■ **Work to complete**: Among the entries below, retype exactly the lines starting with the one with "red gift: 5 -> 1" and going on through the one with "turquoise can: 5 -> 8", but not the pictures.

Items listed in a dataset

++++++

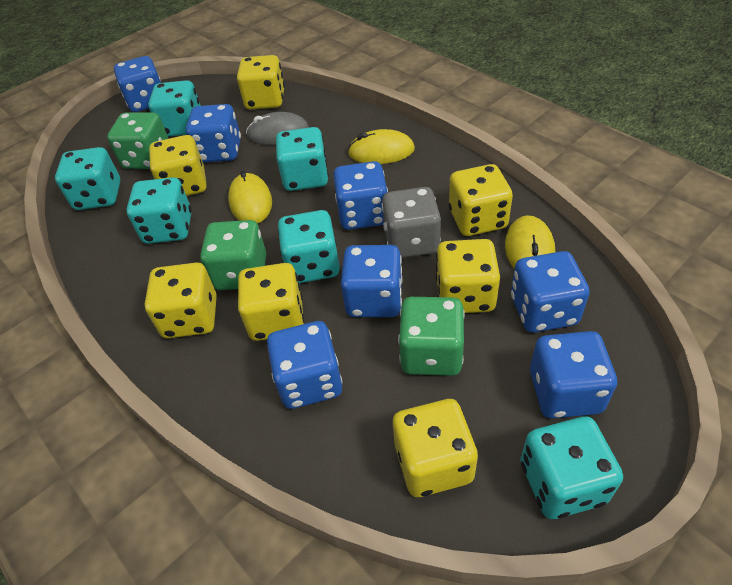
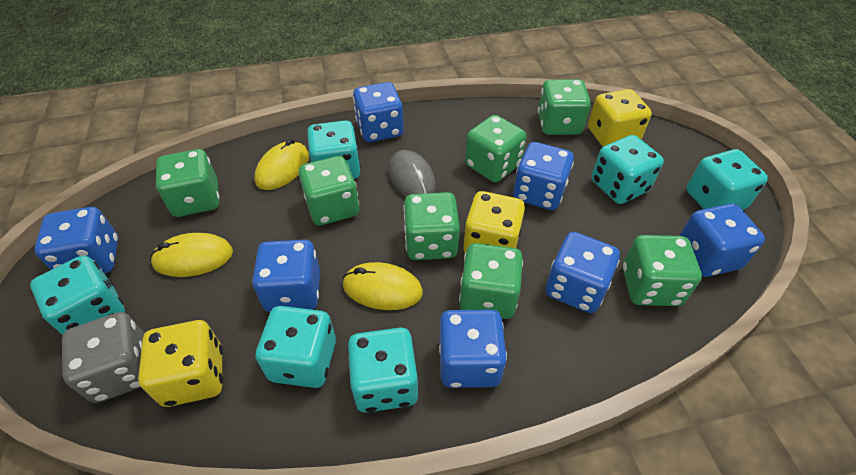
green dice: 3 -> 7
yellow dice: 7 -> 3

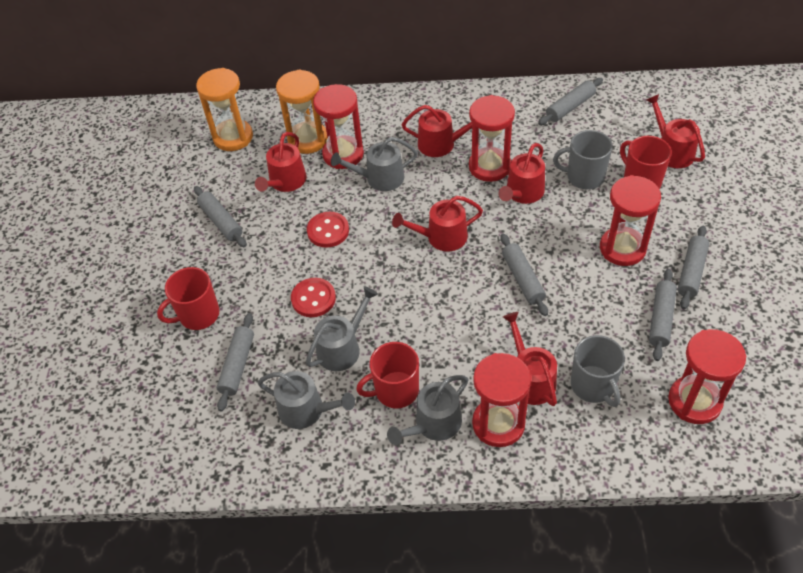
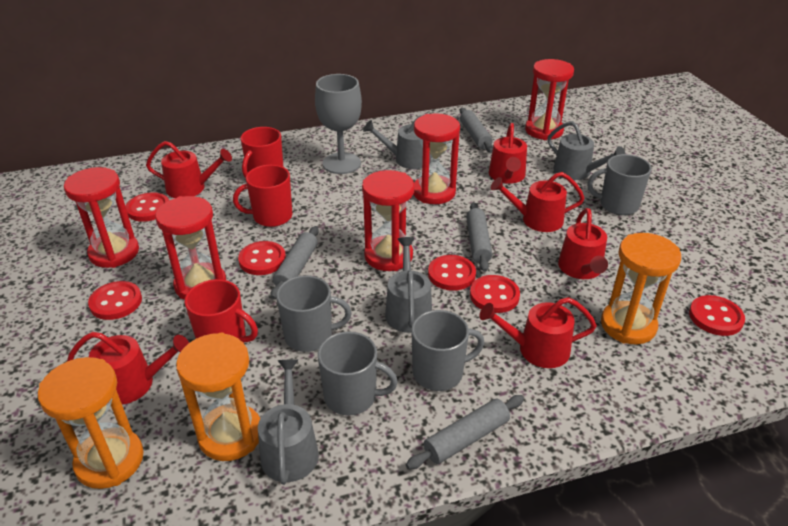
grey goblet: 0 -> 1
grey mug: 2 -> 4
grey rolling pin: 6 -> 4
orange hourglass: 2 -> 3
red button: 2 -> 6

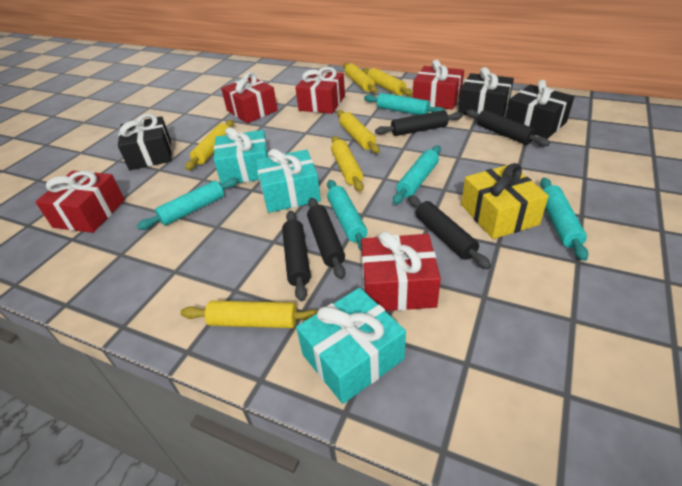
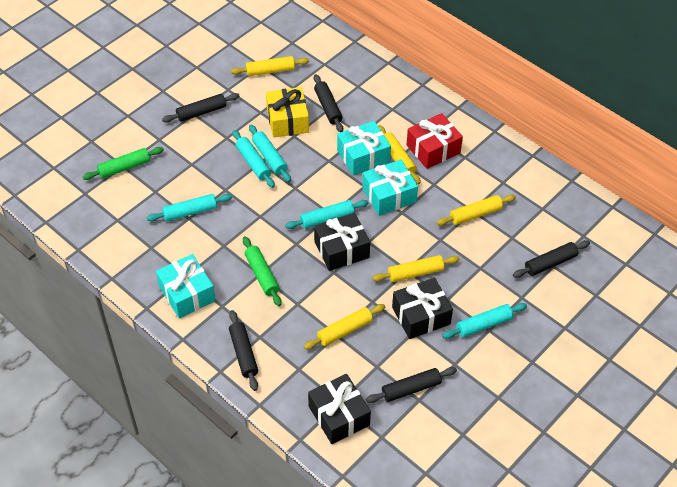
green rolling pin: 0 -> 2
red gift: 5 -> 1
yellow rolling pin: 6 -> 5

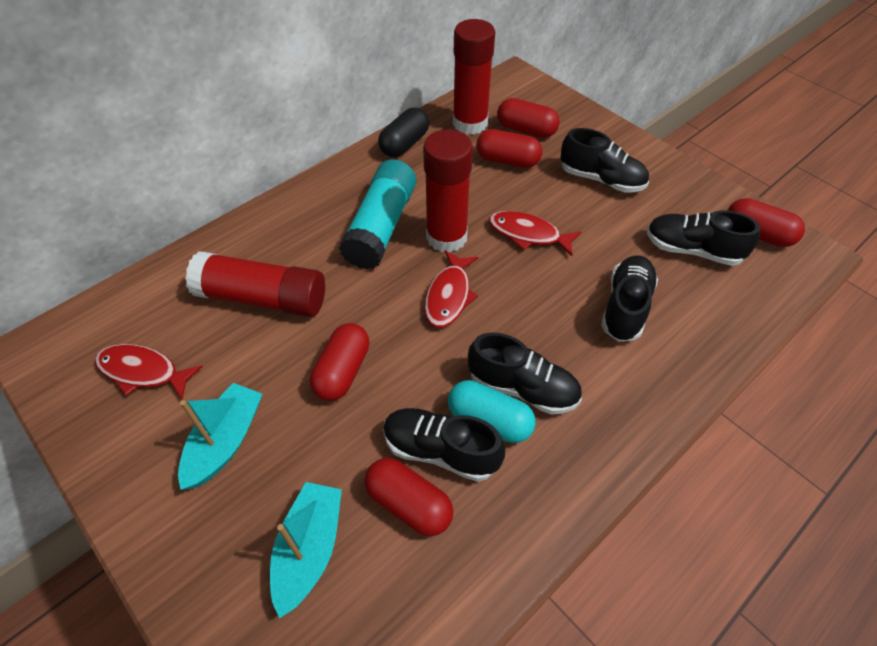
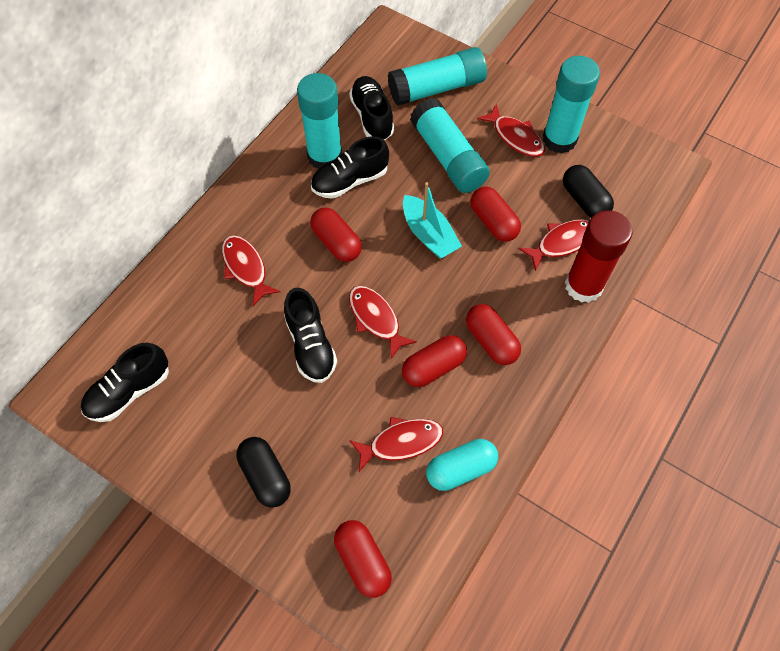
black capsule: 1 -> 2
black shoe: 5 -> 4
red fish: 3 -> 5
red glue stick: 3 -> 1
turquoise boat: 2 -> 1
turquoise glue stick: 1 -> 4

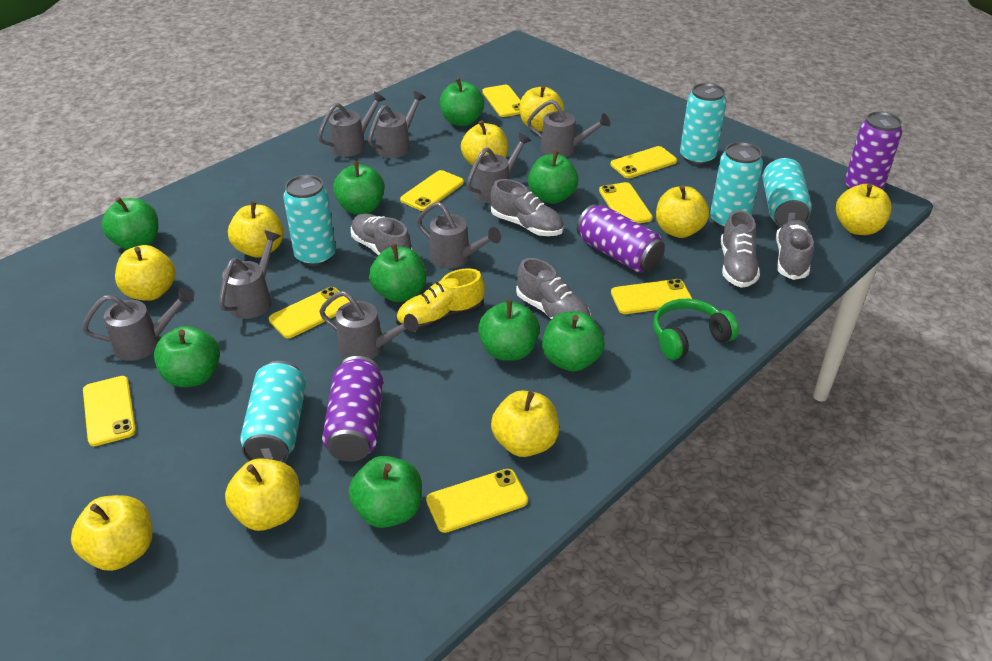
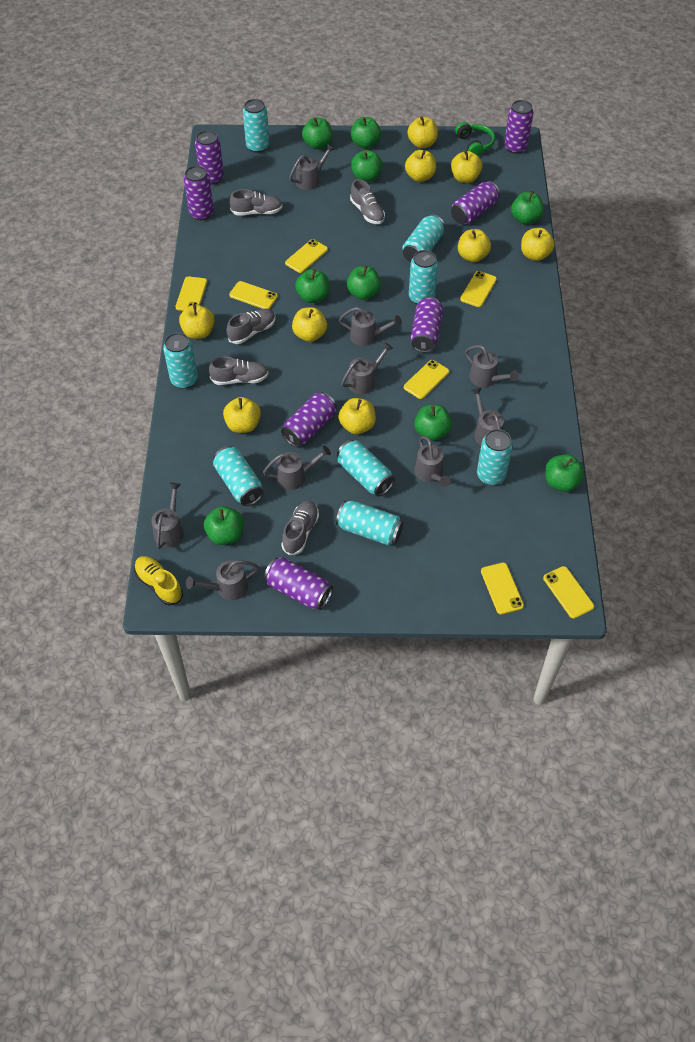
grey watering can: 8 -> 9
purple can: 3 -> 7
turquoise can: 5 -> 8
yellow phone: 8 -> 7

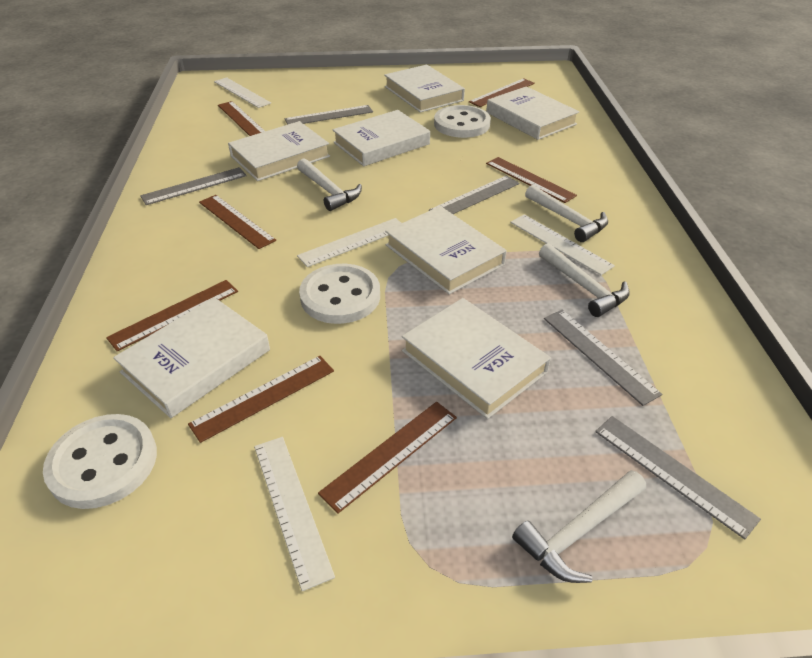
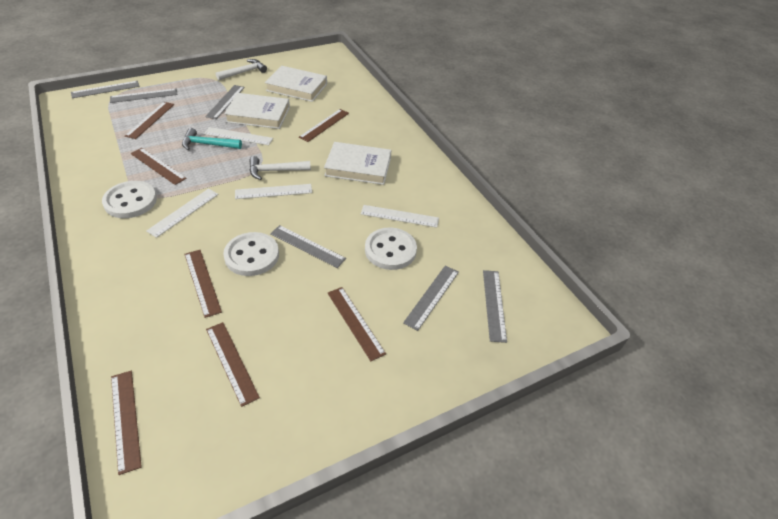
grey ruler: 5 -> 6
turquoise hammer: 0 -> 1
white book: 7 -> 3
white hammer: 4 -> 2

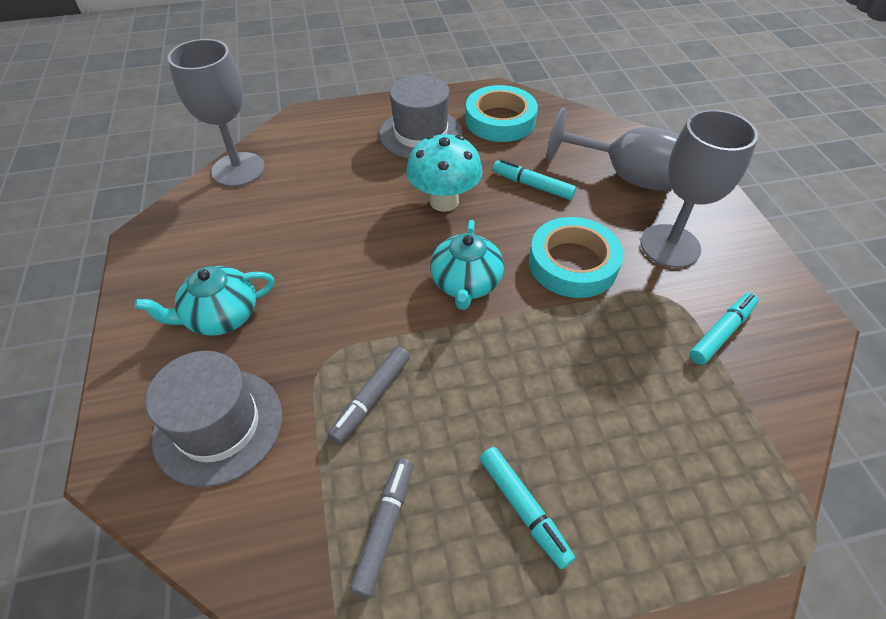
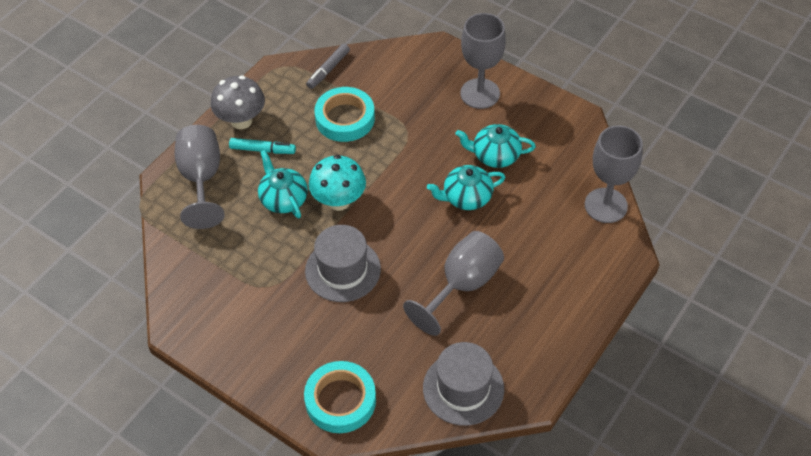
grey goblet: 3 -> 4
grey marker: 2 -> 1
grey mushroom: 0 -> 1
turquoise marker: 3 -> 1
turquoise teapot: 2 -> 3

++++++

■ **Answer box**:
red gift: 5 -> 1
yellow rolling pin: 6 -> 5

black capsule: 1 -> 2
black shoe: 5 -> 4
red fish: 3 -> 5
red glue stick: 3 -> 1
turquoise boat: 2 -> 1
turquoise glue stick: 1 -> 4

grey watering can: 8 -> 9
purple can: 3 -> 7
turquoise can: 5 -> 8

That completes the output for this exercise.